─── Records for this task
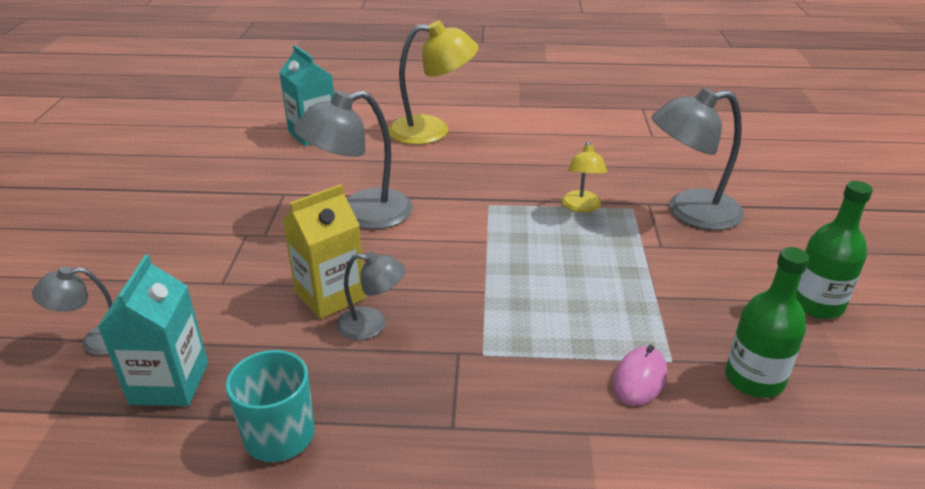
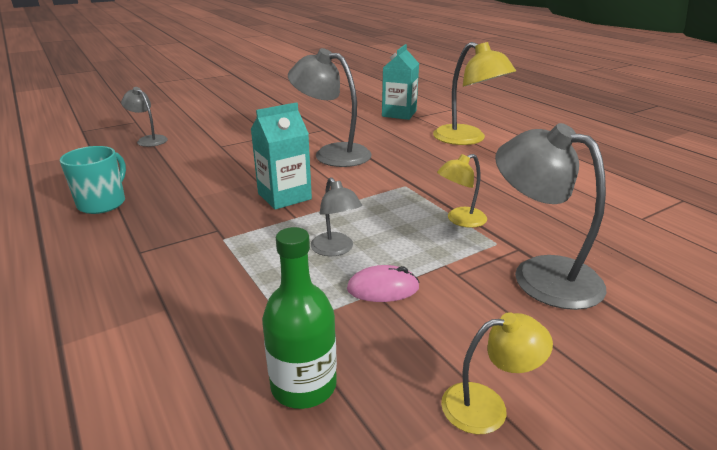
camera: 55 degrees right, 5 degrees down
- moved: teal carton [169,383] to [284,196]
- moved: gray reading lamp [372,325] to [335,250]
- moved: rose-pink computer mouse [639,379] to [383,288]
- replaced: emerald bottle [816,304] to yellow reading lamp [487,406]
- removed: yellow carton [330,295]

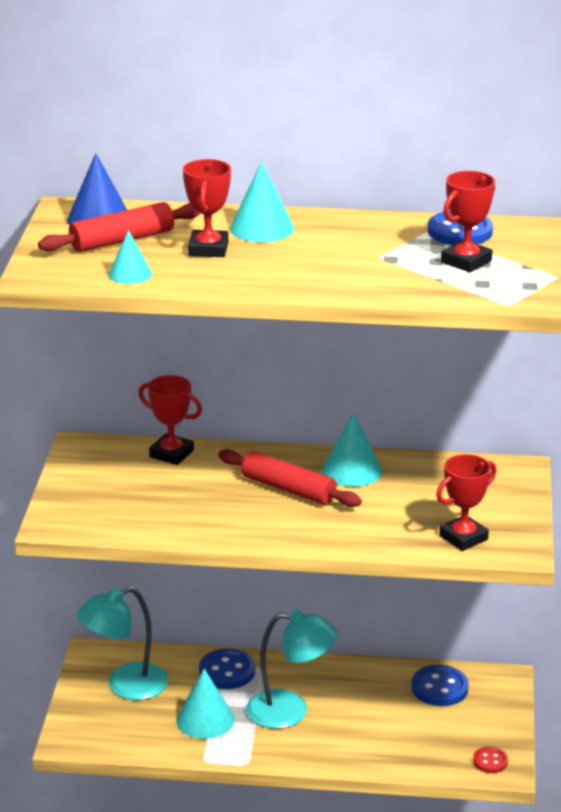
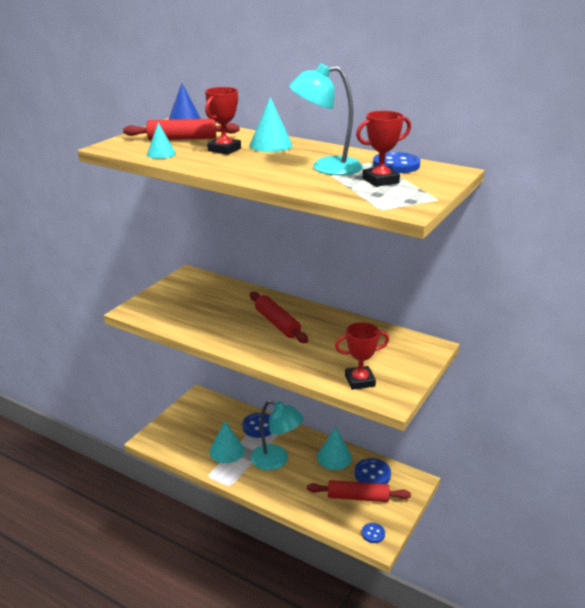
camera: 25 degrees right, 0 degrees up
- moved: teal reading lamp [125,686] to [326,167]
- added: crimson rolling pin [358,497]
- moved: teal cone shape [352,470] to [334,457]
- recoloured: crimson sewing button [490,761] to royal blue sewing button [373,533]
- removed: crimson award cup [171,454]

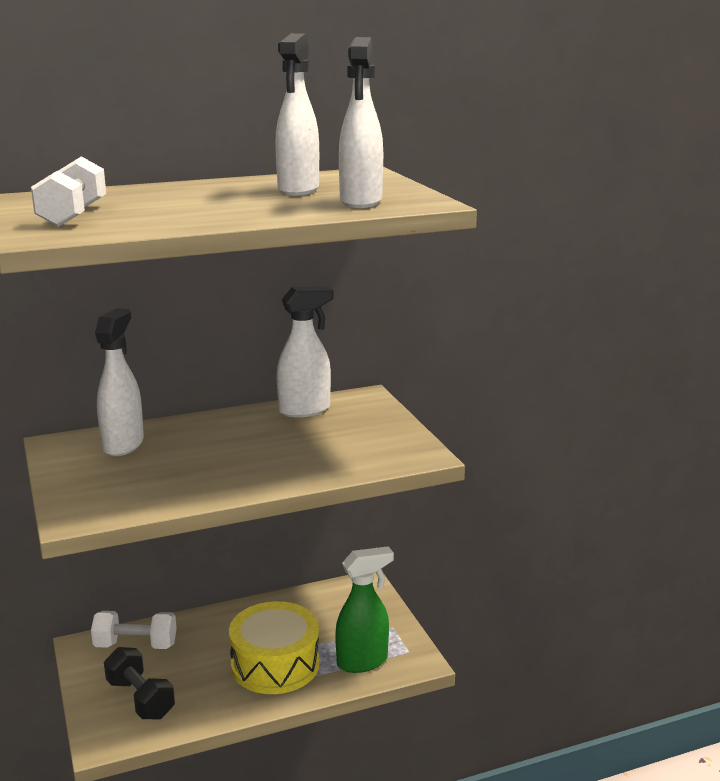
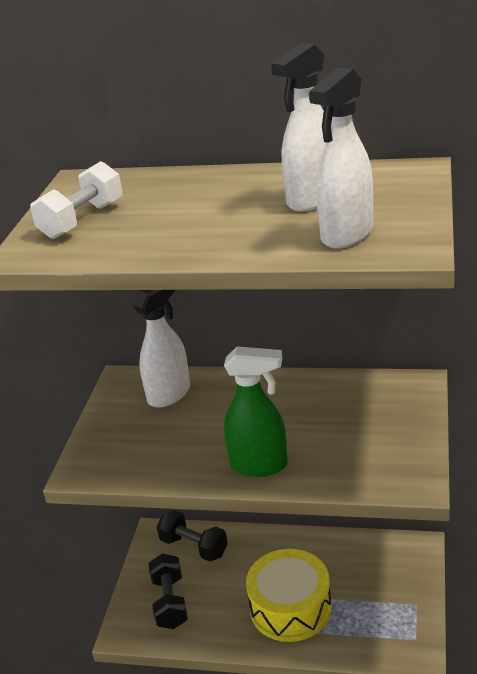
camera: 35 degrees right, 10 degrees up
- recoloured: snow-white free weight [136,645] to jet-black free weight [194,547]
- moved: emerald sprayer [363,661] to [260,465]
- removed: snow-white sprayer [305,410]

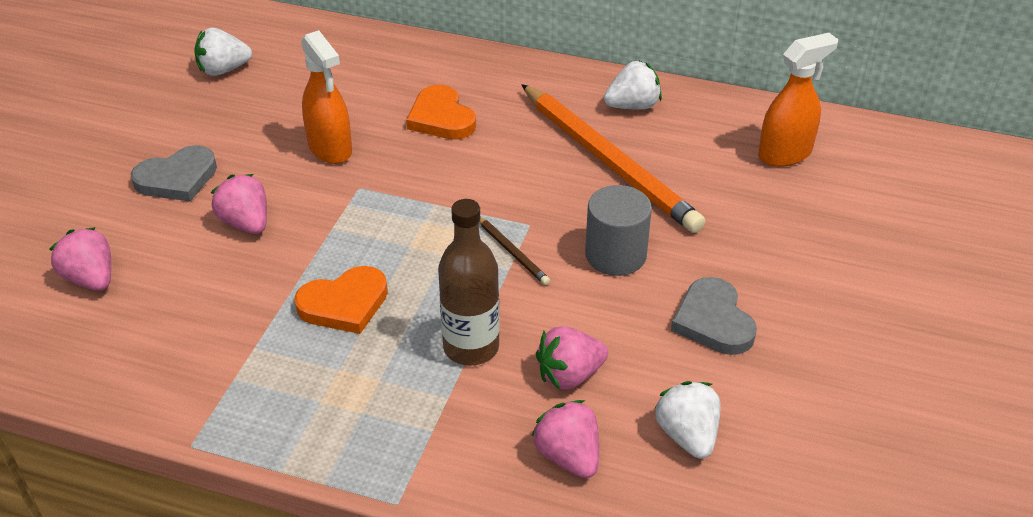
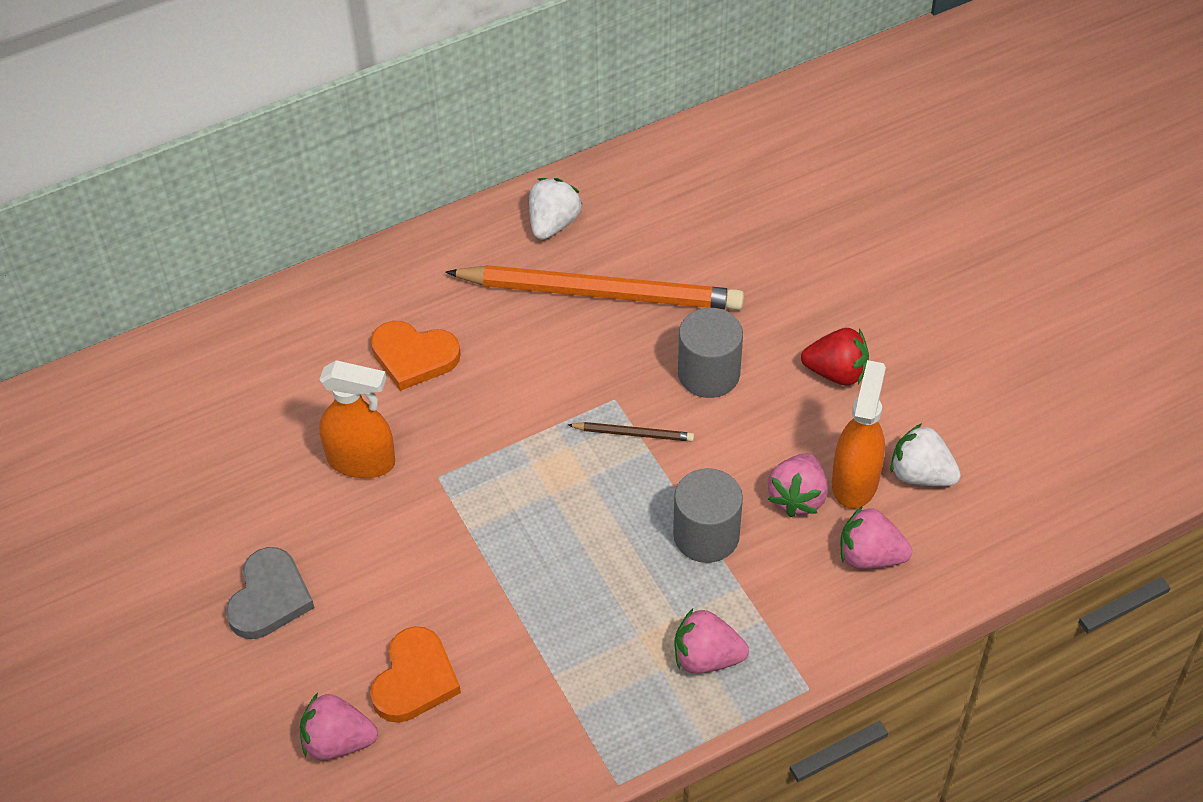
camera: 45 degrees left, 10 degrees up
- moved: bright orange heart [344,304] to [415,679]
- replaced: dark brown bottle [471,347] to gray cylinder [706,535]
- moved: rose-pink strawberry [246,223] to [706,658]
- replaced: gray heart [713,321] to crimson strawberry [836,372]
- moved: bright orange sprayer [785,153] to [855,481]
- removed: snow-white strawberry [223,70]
──────
─── Records for this task
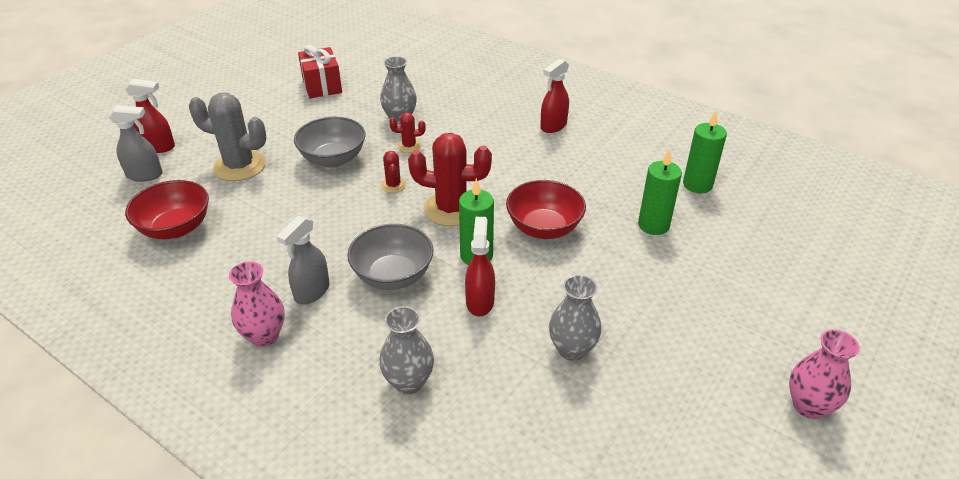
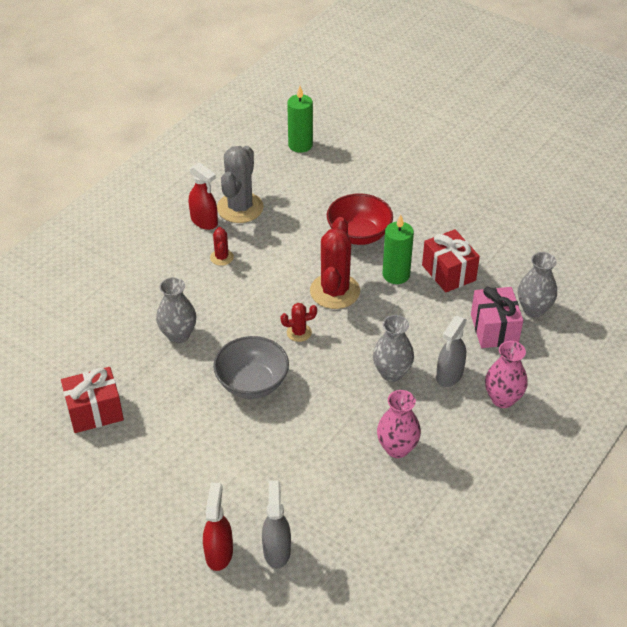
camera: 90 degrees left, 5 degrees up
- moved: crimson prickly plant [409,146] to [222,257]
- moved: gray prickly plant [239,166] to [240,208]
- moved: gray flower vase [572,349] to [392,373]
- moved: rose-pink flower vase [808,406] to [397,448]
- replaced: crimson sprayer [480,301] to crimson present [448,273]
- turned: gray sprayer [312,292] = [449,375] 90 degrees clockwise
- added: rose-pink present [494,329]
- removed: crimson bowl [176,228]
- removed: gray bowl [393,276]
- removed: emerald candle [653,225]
──────
─── Records for this task
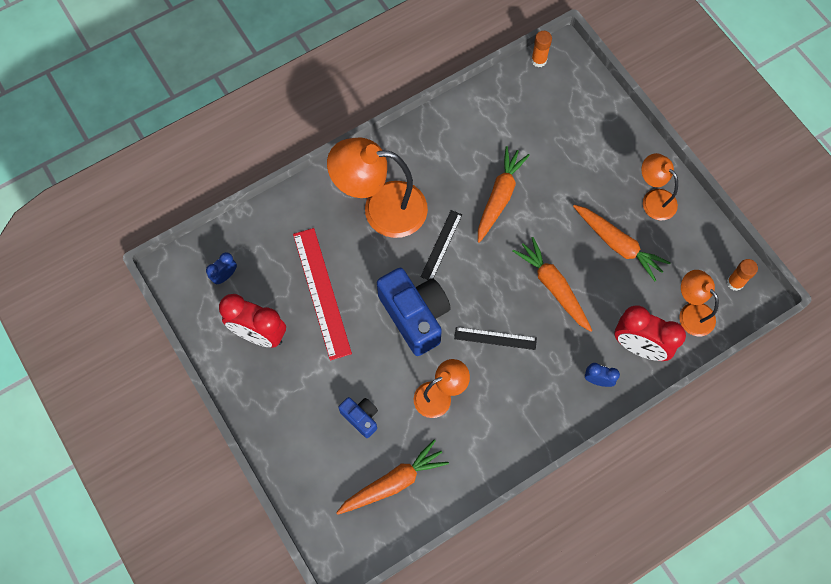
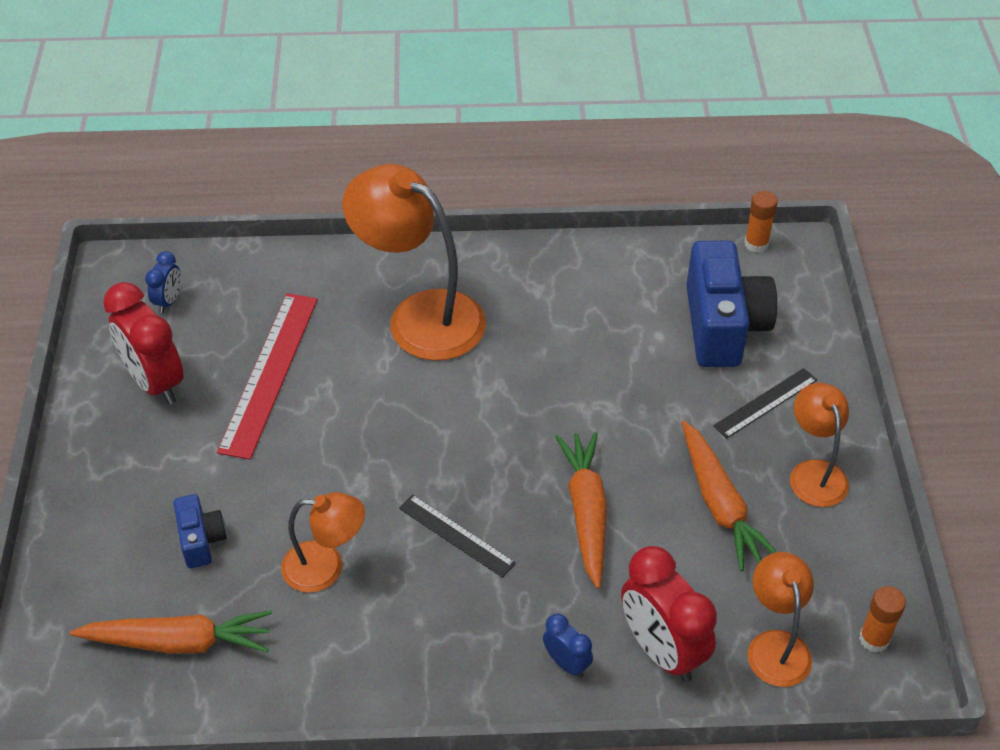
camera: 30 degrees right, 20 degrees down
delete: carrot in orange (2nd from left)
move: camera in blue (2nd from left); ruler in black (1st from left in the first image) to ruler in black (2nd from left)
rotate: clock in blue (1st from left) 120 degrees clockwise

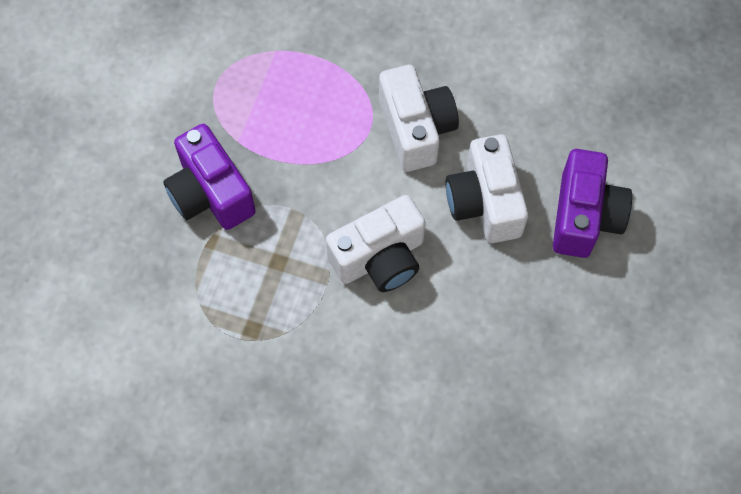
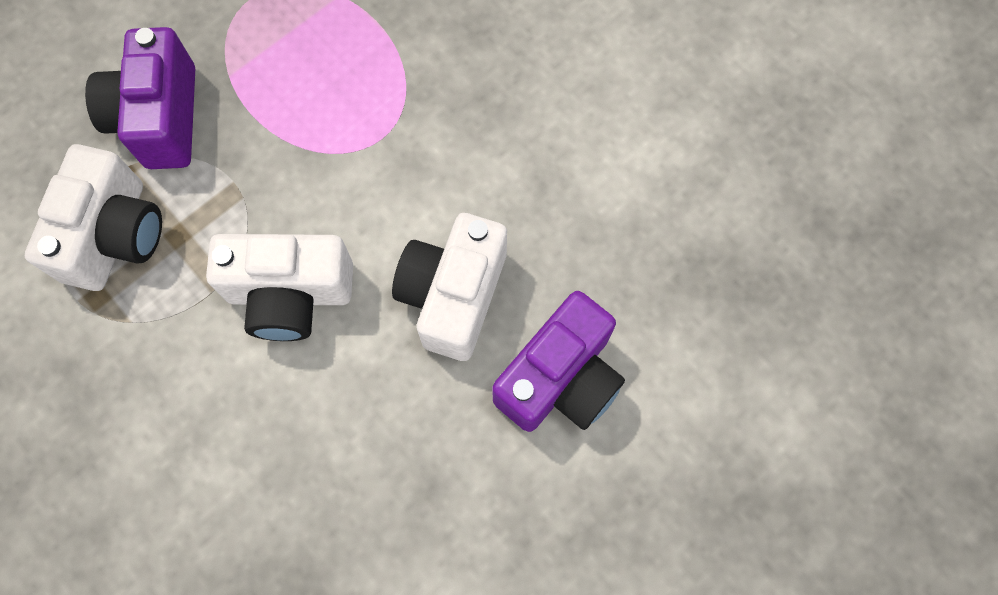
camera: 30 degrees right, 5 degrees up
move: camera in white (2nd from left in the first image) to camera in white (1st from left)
──────
## Problem details
Could you transcribe exactly the entries above, but only the lines from the one with "- recoloured: snow-white" through the one with "camera: 45 degrees left, 10 degrees up", and without pictures?

## Output for this exercise
- recoloured: snow-white free weight [136,645] to jet-black free weight [194,547]
- moved: emerald sprayer [363,661] to [260,465]
- removed: snow-white sprayer [305,410]

camera: 45 degrees left, 10 degrees up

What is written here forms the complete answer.